= Beginning of Section =
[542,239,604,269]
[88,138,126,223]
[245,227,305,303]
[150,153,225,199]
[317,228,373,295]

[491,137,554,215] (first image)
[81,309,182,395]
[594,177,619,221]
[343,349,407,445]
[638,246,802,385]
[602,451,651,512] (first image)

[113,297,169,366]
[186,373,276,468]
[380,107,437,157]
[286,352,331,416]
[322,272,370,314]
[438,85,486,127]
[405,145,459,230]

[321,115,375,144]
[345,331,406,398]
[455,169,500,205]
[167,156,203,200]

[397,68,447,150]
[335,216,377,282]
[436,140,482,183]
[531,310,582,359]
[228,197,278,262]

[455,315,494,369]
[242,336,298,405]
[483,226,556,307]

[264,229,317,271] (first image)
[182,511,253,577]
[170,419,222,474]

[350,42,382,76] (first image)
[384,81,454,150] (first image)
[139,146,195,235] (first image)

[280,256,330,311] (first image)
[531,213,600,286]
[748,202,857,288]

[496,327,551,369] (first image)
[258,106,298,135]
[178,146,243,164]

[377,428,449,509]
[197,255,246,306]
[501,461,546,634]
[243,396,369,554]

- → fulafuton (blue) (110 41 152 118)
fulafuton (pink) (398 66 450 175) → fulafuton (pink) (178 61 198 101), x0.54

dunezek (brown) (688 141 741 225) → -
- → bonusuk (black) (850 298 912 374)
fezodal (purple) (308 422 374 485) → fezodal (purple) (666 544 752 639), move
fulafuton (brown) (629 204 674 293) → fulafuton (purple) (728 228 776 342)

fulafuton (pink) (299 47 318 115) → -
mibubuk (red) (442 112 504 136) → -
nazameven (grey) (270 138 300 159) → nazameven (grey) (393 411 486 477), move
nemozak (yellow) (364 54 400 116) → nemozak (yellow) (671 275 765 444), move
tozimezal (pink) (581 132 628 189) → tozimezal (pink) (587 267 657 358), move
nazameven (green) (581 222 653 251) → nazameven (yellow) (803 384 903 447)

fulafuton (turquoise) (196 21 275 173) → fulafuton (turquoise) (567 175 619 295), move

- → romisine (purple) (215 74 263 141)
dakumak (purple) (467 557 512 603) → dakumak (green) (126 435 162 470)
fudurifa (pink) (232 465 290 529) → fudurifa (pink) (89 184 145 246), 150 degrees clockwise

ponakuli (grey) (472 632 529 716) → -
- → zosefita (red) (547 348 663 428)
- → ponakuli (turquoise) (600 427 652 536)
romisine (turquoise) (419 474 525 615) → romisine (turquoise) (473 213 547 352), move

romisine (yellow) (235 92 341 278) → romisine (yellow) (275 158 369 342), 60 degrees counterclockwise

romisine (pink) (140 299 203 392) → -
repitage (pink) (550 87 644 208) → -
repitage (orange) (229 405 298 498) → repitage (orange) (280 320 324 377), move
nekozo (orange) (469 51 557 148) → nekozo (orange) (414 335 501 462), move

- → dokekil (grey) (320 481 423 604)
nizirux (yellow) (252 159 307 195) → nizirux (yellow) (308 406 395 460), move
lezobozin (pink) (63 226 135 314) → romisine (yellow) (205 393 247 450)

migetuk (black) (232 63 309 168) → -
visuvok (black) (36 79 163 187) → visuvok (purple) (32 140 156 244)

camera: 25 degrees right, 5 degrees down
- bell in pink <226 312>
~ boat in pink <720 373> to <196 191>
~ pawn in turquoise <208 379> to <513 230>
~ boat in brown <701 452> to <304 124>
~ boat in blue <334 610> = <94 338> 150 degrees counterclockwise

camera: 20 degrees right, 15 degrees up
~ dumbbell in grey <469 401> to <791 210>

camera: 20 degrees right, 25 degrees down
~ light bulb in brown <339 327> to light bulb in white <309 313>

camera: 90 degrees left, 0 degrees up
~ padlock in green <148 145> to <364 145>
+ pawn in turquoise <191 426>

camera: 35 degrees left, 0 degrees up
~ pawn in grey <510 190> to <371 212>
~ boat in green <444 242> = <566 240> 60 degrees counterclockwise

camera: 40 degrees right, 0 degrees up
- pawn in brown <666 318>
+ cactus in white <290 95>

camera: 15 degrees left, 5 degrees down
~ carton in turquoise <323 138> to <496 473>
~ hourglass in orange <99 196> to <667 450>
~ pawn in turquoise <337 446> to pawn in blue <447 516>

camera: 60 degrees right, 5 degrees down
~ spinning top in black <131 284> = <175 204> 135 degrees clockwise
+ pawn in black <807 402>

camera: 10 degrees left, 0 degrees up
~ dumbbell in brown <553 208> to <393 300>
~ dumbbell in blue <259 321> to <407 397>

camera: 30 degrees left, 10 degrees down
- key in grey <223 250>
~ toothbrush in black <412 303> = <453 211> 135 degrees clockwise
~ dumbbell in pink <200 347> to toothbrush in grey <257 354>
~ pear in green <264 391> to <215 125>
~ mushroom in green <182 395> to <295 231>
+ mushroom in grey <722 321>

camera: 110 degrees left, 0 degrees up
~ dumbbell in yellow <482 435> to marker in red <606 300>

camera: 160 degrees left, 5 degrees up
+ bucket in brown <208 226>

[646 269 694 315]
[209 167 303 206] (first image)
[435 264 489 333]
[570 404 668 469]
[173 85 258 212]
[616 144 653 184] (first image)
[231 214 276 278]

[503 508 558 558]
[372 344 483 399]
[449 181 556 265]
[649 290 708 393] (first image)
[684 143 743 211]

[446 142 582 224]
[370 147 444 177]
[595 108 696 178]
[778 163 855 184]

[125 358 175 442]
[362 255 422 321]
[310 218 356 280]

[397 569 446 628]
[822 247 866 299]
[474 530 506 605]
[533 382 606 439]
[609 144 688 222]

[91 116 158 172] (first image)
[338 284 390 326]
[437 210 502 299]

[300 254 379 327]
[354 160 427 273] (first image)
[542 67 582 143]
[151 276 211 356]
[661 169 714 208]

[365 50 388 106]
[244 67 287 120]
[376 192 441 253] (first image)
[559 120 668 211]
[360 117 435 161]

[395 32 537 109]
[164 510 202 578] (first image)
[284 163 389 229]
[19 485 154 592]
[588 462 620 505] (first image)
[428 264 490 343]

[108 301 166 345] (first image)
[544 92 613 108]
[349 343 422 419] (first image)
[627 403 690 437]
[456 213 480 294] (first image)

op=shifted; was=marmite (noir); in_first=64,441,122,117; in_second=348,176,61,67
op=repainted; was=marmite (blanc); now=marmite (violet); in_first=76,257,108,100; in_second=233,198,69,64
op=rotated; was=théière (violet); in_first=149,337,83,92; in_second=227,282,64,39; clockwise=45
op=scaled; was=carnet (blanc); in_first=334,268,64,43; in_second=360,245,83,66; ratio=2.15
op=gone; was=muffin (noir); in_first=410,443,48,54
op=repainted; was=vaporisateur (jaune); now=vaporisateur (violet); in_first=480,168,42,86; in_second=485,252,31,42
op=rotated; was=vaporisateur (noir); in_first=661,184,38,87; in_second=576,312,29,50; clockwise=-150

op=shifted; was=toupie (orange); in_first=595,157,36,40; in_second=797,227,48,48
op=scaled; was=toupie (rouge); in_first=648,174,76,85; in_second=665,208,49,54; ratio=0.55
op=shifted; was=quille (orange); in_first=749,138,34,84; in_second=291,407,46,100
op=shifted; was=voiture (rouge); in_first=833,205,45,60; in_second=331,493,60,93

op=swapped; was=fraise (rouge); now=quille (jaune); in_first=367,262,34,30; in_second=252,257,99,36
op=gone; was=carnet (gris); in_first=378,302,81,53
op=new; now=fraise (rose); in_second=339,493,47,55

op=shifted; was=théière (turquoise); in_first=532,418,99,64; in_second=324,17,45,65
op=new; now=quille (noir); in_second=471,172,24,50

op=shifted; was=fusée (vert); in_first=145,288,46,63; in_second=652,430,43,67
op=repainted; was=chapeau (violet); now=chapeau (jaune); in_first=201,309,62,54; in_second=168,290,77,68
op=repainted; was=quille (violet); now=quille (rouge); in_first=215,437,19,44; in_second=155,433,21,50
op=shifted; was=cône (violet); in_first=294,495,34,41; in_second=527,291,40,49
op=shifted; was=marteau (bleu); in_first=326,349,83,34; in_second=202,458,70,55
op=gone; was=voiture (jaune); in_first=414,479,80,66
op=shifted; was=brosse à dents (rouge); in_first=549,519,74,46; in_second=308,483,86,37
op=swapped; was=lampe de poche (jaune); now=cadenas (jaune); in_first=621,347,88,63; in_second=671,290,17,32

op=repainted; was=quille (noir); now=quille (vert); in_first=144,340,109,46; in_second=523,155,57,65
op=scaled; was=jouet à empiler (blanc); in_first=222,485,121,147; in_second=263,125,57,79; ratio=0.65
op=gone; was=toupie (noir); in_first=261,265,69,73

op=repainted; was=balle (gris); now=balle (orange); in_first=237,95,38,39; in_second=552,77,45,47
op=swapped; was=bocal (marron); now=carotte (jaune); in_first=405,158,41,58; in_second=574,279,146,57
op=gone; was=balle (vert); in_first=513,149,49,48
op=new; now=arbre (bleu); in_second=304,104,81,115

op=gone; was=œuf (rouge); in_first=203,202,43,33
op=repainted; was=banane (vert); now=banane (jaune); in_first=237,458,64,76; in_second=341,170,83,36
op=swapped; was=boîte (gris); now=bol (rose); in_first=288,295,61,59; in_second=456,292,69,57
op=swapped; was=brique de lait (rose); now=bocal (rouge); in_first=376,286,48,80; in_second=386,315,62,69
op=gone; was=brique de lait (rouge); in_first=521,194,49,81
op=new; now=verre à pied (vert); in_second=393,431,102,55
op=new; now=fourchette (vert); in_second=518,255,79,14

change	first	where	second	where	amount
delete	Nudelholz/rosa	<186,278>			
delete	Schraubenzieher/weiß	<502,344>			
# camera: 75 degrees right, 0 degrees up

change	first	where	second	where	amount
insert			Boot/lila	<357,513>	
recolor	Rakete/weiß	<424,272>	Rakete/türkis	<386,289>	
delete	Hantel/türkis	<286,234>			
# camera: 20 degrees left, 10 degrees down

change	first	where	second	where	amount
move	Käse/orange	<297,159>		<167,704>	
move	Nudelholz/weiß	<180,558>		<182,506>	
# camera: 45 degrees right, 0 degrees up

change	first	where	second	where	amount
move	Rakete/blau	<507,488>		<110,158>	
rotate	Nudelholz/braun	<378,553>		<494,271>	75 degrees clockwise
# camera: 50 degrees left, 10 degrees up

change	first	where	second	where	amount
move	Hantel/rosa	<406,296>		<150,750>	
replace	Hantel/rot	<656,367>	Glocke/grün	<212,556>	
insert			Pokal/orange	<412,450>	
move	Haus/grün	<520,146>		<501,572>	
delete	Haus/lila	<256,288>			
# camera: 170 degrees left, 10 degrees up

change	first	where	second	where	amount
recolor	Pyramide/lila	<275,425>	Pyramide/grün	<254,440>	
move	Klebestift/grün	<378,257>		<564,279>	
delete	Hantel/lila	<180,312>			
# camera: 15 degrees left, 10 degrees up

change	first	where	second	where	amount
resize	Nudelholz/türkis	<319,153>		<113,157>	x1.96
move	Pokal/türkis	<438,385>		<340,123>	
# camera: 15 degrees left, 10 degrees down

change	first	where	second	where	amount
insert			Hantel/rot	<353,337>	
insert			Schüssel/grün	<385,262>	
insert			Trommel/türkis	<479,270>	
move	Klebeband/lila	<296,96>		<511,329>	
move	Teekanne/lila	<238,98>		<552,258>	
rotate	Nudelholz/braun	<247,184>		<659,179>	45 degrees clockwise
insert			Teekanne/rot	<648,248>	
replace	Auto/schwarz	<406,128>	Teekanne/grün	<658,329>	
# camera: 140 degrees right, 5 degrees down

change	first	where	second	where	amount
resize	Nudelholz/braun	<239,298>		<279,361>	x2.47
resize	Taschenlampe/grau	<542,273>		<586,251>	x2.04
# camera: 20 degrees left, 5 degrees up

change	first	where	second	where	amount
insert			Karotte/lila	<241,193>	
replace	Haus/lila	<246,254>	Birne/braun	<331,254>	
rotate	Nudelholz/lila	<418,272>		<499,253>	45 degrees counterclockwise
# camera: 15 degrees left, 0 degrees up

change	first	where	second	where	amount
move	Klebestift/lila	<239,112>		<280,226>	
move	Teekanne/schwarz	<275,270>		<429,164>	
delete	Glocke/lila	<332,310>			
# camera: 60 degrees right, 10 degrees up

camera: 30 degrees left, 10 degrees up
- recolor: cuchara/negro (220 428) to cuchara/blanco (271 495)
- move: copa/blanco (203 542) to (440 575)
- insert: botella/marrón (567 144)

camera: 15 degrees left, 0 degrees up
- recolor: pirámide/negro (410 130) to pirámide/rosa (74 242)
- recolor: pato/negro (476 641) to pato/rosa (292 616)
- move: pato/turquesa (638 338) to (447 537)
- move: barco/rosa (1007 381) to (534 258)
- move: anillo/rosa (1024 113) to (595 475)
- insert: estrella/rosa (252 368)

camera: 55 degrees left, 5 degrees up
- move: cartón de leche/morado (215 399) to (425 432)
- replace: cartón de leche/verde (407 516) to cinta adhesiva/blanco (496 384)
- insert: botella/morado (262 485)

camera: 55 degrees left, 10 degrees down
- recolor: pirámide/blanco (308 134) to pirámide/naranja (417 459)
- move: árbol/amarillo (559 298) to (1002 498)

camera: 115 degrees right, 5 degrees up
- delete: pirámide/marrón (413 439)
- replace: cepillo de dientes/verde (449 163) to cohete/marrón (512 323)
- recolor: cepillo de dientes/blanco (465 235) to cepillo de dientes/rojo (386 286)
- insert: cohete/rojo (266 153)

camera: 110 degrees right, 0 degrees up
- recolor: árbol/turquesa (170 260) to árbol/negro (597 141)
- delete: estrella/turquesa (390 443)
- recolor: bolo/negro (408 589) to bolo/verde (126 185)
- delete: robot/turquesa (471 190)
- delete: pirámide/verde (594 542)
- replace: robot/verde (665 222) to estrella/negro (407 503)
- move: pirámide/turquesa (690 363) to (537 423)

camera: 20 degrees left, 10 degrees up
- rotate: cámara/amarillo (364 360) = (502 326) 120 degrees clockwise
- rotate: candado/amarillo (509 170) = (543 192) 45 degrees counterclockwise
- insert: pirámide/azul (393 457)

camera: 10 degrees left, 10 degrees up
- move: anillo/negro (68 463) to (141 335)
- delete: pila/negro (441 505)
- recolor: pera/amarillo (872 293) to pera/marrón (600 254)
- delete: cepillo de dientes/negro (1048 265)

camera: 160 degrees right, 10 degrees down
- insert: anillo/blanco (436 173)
= End of Section =
=== ACTIVITY ===
Return each full line of the entries that contains the word "marmite".

=== FINISHED TASK ===
op=shifted; was=marmite (noir); in_first=64,441,122,117; in_second=348,176,61,67
op=repainted; was=marmite (blanc); now=marmite (violet); in_first=76,257,108,100; in_second=233,198,69,64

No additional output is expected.